• [What you have to do] Output the entries as they appear, skipping images.

• [Records]

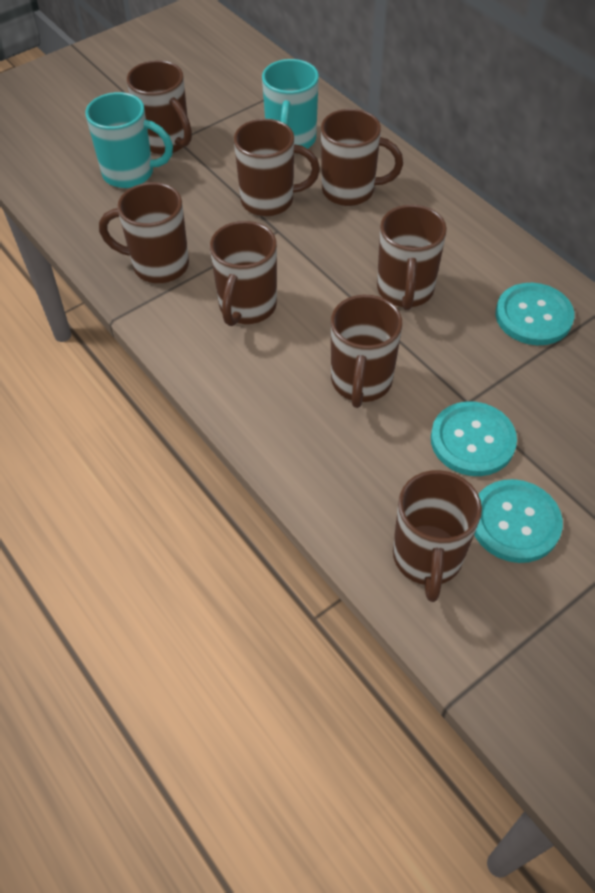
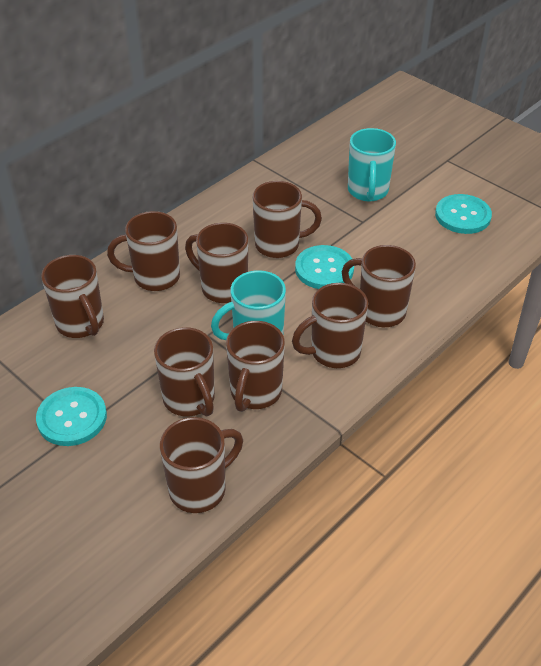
brown mug: [99,182,189,283] [127,60,192,154] [210,221,277,326] [234,119,320,216] [321,109,403,206] [331,295,402,408] [377,205,447,310] [393,470,482,602] = 8 -> [41,255,104,338] [107,211,180,291] [154,327,215,416] [160,417,243,513] [185,222,248,303] [226,321,285,412] [253,181,322,258] [292,283,368,368] [342,245,416,327] = 9

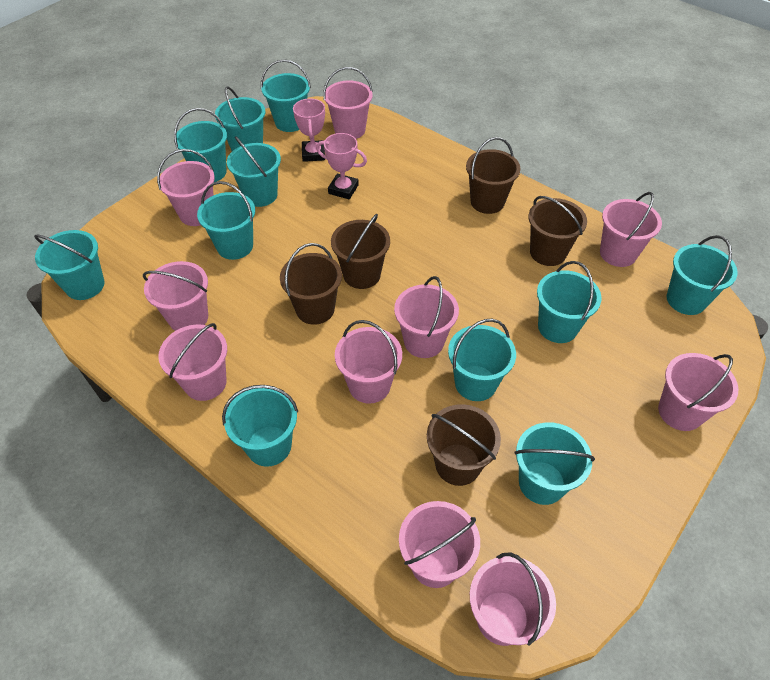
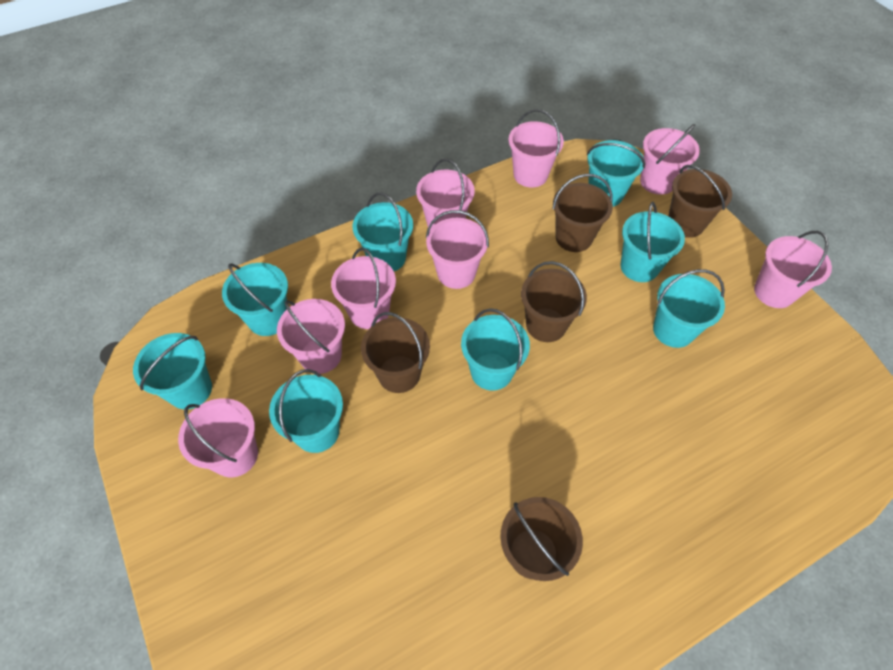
pink bucket: [143,261,208,331] [157,149,215,226] [158,323,227,401] [323,67,373,139] [335,320,402,403] [394,276,459,358] [399,501,480,588] [470,552,556,646] [600,192,662,267] [658,353,738,431] = 10 -> [178,398,258,477] [277,299,345,374] [331,248,396,329] [416,159,475,228] [426,210,489,289] [508,109,564,188] [640,124,700,195] [754,231,832,308] = 8
pink trophy: [293,98,325,162] [316,133,367,199] = 2 -> none = 0
turquoise bucket: [34,230,104,300] [174,108,227,183] [197,181,255,260] [215,86,265,151] [222,385,298,467] [227,136,281,207] [261,59,311,132] [448,319,516,401] [514,422,595,505] [537,261,602,343] [667,235,738,315] = 11 -> [133,333,212,409] [222,263,288,336] [269,369,343,453] [352,192,413,271] [461,308,530,391] [587,140,645,207] [621,202,685,282] [653,269,725,348] = 8

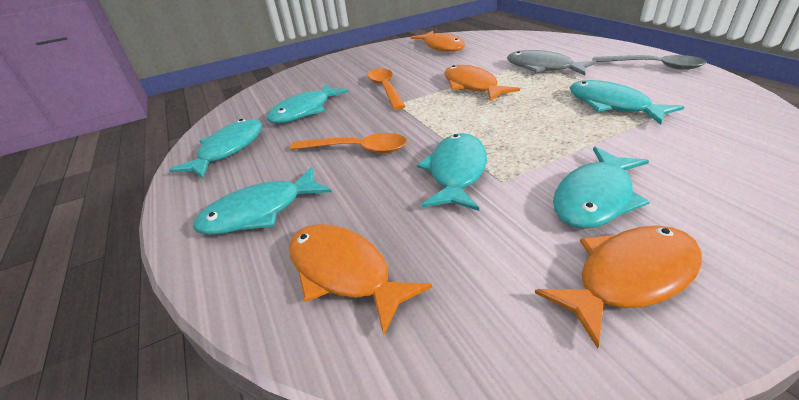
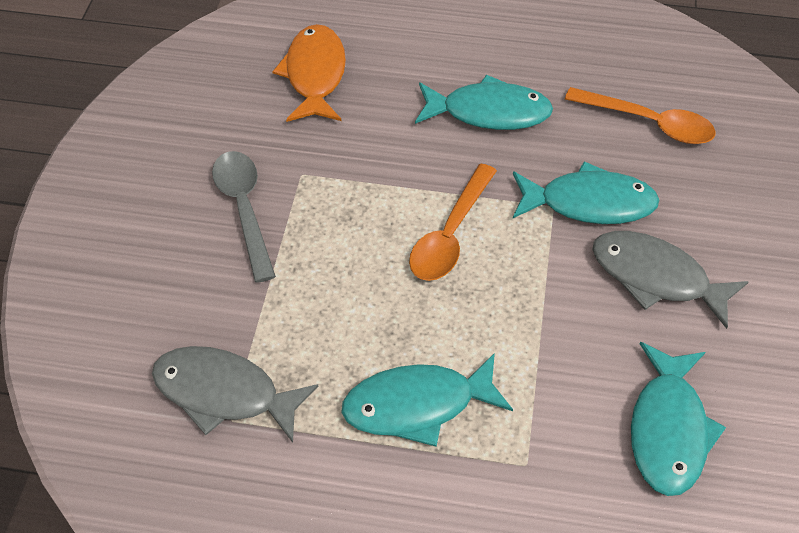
grey fish: [507,50,597,76] = 1 -> [152,346,319,443] [592,231,749,329] = 2
orange fish: [289,224,432,335] [411,31,465,52] [444,65,520,102] [535,226,702,348] = 4 -> [272,24,346,122] = 1
turquoise fish: [169,119,262,178] [193,167,332,235] [266,84,349,123] [417,133,487,211] [553,147,650,229] [569,80,684,125] = 6 -> [341,353,513,447] [415,74,553,130] [513,161,659,224] [631,342,726,496] = 4

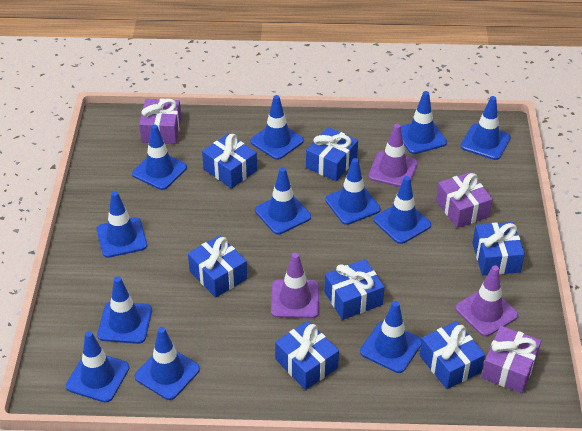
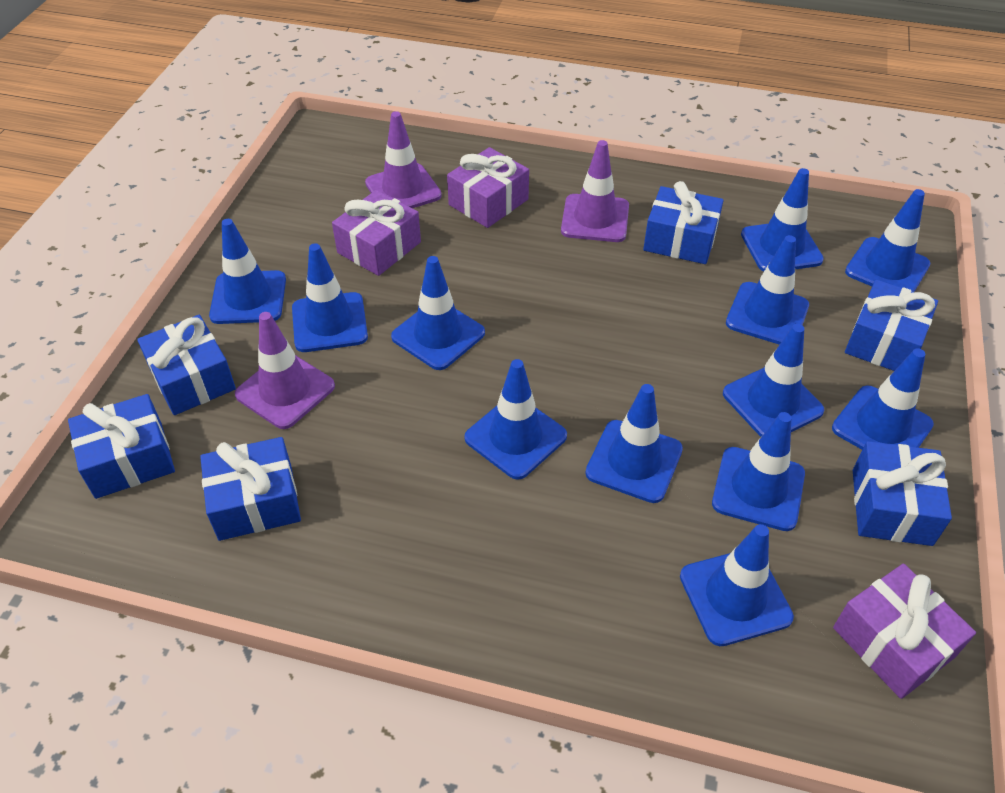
blue gift: [188,235,247,298] [202,134,257,189] [275,321,339,390] [306,127,358,181] [324,259,385,320] [419,321,485,389] [473,222,525,275] = 7 -> [68,394,175,499] [137,315,236,415] [200,437,301,541] [643,181,724,264] [845,280,938,371] [853,441,952,546] = 6

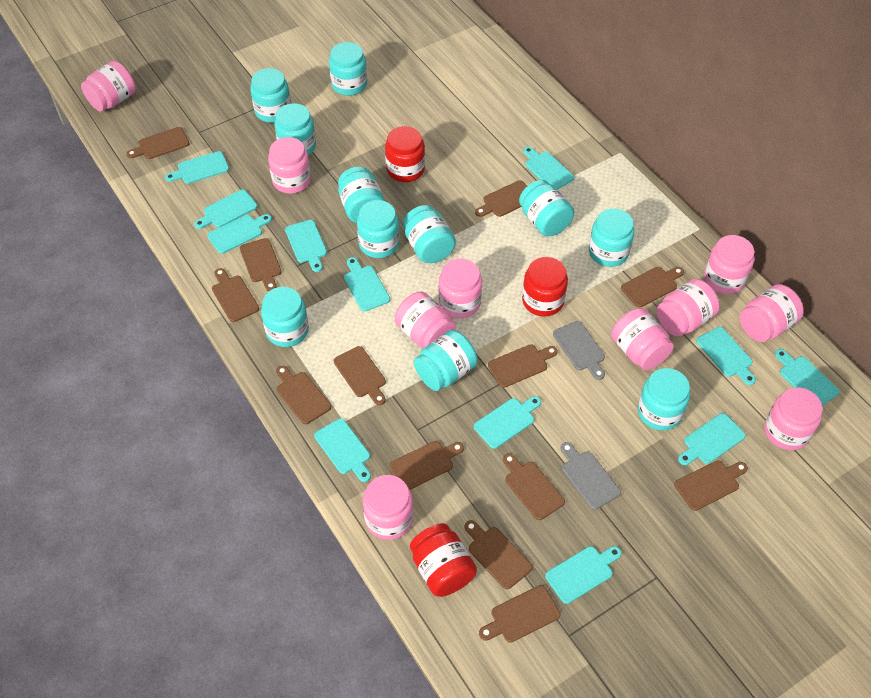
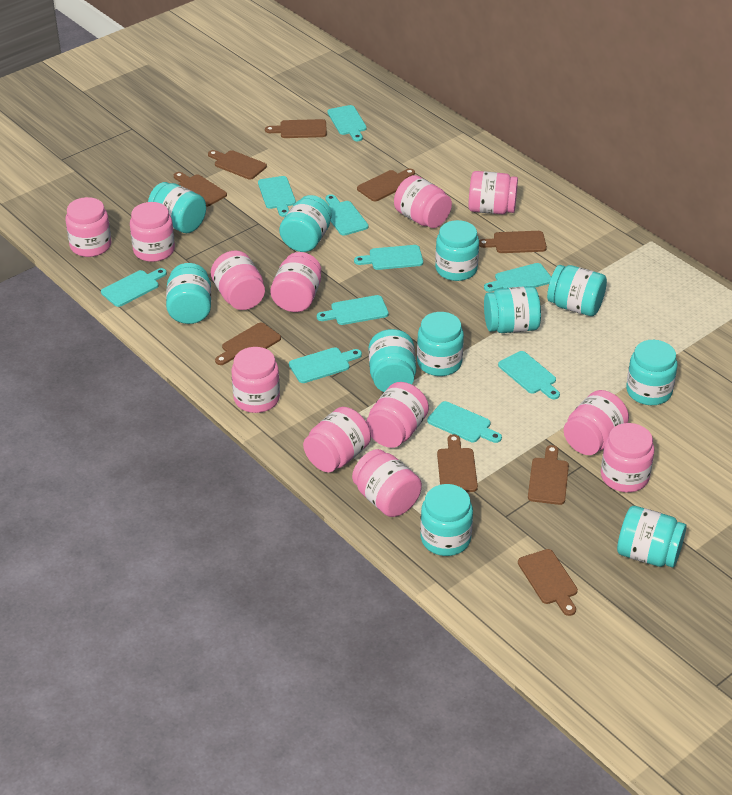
brown cutting board: [126,127,190,159] [212,268,259,322] [240,238,282,292] [276,366,331,424] [334,346,386,405] [390,441,464,490] [464,520,532,589] [475,180,527,217] [479,585,561,643] [488,344,558,388] [503,454,565,520] [621,267,684,307] [674,460,748,511] = 13 -> [174,172,227,207] [208,150,267,180] [215,323,281,365] [265,119,327,138] [357,169,415,201] [437,434,478,492] [479,231,547,253] [518,549,578,616] [528,445,569,505] = 9
grey cutting board: [553,321,605,380] [561,442,621,510] = 2 -> none = 0
pink jar: [81,61,136,112] [268,137,311,194] [363,475,414,540] [395,292,456,348] [438,259,482,318] [611,308,674,370] [657,279,719,337] [704,235,754,294] [740,284,804,342] [764,387,822,450] = 10 -> [66,197,111,257] [130,202,175,262] [211,251,265,310] [231,347,280,413] [270,252,321,312] [303,407,371,472] [352,449,422,517] [366,382,429,448] [394,175,452,228] [469,171,518,214] [564,390,629,455] [601,423,654,492] = 12
red jar: [385,126,425,182] [410,523,477,597] [522,257,568,317] = 3 -> none = 0
turquoise cutting board: [165,151,229,184] [194,190,258,229] [207,214,272,254] [285,220,327,272] [314,418,371,482] [344,257,390,311] [474,396,541,449] [523,147,574,189] [545,546,621,604] [678,413,746,465] [696,327,756,385] [775,349,839,406] = 12 -> [101,268,167,307] [258,176,296,217] [289,347,362,383] [317,295,389,325] [325,194,368,235] [328,105,367,141] [354,245,423,270] [427,401,502,443] [484,263,551,292] [498,351,560,399] = 10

• [Solution for this problem]
brown mug: [99,182,189,283] [127,60,192,154] [210,221,277,326] [234,119,320,216] [321,109,403,206] [331,295,402,408] [377,205,447,310] [393,470,482,602] = 8 -> [41,255,104,338] [107,211,180,291] [154,327,215,416] [160,417,243,513] [185,222,248,303] [226,321,285,412] [253,181,322,258] [292,283,368,368] [342,245,416,327] = 9

pink bucket: [143,261,208,331] [157,149,215,226] [158,323,227,401] [323,67,373,139] [335,320,402,403] [394,276,459,358] [399,501,480,588] [470,552,556,646] [600,192,662,267] [658,353,738,431] = 10 -> [178,398,258,477] [277,299,345,374] [331,248,396,329] [416,159,475,228] [426,210,489,289] [508,109,564,188] [640,124,700,195] [754,231,832,308] = 8
pink trophy: [293,98,325,162] [316,133,367,199] = 2 -> none = 0
turquoise bucket: [34,230,104,300] [174,108,227,183] [197,181,255,260] [215,86,265,151] [222,385,298,467] [227,136,281,207] [261,59,311,132] [448,319,516,401] [514,422,595,505] [537,261,602,343] [667,235,738,315] = 11 -> [133,333,212,409] [222,263,288,336] [269,369,343,453] [352,192,413,271] [461,308,530,391] [587,140,645,207] [621,202,685,282] [653,269,725,348] = 8

grey fish: [507,50,597,76] = 1 -> [152,346,319,443] [592,231,749,329] = 2
orange fish: [289,224,432,335] [411,31,465,52] [444,65,520,102] [535,226,702,348] = 4 -> [272,24,346,122] = 1
turquoise fish: [169,119,262,178] [193,167,332,235] [266,84,349,123] [417,133,487,211] [553,147,650,229] [569,80,684,125] = 6 -> [341,353,513,447] [415,74,553,130] [513,161,659,224] [631,342,726,496] = 4

blue gift: [188,235,247,298] [202,134,257,189] [275,321,339,390] [306,127,358,181] [324,259,385,320] [419,321,485,389] [473,222,525,275] = 7 -> [68,394,175,499] [137,315,236,415] [200,437,301,541] [643,181,724,264] [845,280,938,371] [853,441,952,546] = 6

brown cutting board: [126,127,190,159] [212,268,259,322] [240,238,282,292] [276,366,331,424] [334,346,386,405] [390,441,464,490] [464,520,532,589] [475,180,527,217] [479,585,561,643] [488,344,558,388] [503,454,565,520] [621,267,684,307] [674,460,748,511] = 13 -> [174,172,227,207] [208,150,267,180] [215,323,281,365] [265,119,327,138] [357,169,415,201] [437,434,478,492] [479,231,547,253] [518,549,578,616] [528,445,569,505] = 9
grey cutting board: [553,321,605,380] [561,442,621,510] = 2 -> none = 0
pink jar: [81,61,136,112] [268,137,311,194] [363,475,414,540] [395,292,456,348] [438,259,482,318] [611,308,674,370] [657,279,719,337] [704,235,754,294] [740,284,804,342] [764,387,822,450] = 10 -> [66,197,111,257] [130,202,175,262] [211,251,265,310] [231,347,280,413] [270,252,321,312] [303,407,371,472] [352,449,422,517] [366,382,429,448] [394,175,452,228] [469,171,518,214] [564,390,629,455] [601,423,654,492] = 12
red jar: [385,126,425,182] [410,523,477,597] [522,257,568,317] = 3 -> none = 0
turquoise cutting board: [165,151,229,184] [194,190,258,229] [207,214,272,254] [285,220,327,272] [314,418,371,482] [344,257,390,311] [474,396,541,449] [523,147,574,189] [545,546,621,604] [678,413,746,465] [696,327,756,385] [775,349,839,406] = 12 -> [101,268,167,307] [258,176,296,217] [289,347,362,383] [317,295,389,325] [325,194,368,235] [328,105,367,141] [354,245,423,270] [427,401,502,443] [484,263,551,292] [498,351,560,399] = 10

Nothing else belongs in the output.